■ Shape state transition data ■
- - - -
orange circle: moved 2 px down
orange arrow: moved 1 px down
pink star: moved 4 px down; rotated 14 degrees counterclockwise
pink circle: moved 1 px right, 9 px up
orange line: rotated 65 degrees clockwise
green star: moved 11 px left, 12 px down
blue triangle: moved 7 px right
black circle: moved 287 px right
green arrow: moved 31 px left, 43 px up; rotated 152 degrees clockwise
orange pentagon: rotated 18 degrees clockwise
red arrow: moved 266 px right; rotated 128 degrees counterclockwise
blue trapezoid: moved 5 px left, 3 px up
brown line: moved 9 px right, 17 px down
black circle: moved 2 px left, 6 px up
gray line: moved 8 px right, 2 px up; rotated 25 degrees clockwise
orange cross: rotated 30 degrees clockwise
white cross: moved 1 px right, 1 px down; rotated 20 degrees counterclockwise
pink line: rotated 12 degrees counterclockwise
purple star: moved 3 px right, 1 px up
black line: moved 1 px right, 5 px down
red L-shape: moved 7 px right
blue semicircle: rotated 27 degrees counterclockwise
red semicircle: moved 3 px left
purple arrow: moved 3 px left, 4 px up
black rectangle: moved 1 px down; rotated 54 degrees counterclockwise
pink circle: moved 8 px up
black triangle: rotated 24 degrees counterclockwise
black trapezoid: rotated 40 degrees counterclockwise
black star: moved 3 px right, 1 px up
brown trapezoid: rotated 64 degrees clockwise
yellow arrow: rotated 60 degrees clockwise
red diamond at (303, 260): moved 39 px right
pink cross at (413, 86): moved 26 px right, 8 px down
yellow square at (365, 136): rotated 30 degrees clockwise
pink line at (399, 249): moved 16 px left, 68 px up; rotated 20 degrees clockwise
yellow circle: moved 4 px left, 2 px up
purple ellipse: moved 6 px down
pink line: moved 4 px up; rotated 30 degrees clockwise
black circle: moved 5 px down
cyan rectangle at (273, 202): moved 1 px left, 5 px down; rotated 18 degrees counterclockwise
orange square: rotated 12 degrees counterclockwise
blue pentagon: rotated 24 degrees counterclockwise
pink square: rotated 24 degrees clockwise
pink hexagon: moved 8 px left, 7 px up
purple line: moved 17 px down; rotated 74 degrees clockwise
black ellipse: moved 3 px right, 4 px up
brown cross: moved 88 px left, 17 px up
- - - -
Please provide an exact transcription of each line from the one holding "red diamond at (303, 260): moved 39 px right" through the final line of the data above.

red diamond at (303, 260): moved 39 px right
pink cross at (413, 86): moved 26 px right, 8 px down
yellow square at (365, 136): rotated 30 degrees clockwise
pink line at (399, 249): moved 16 px left, 68 px up; rotated 20 degrees clockwise
yellow circle: moved 4 px left, 2 px up
purple ellipse: moved 6 px down
pink line: moved 4 px up; rotated 30 degrees clockwise
black circle: moved 5 px down
cyan rectangle at (273, 202): moved 1 px left, 5 px down; rotated 18 degrees counterclockwise
orange square: rotated 12 degrees counterclockwise
blue pentagon: rotated 24 degrees counterclockwise
pink square: rotated 24 degrees clockwise
pink hexagon: moved 8 px left, 7 px up
purple line: moved 17 px down; rotated 74 degrees clockwise
black ellipse: moved 3 px right, 4 px up
brown cross: moved 88 px left, 17 px up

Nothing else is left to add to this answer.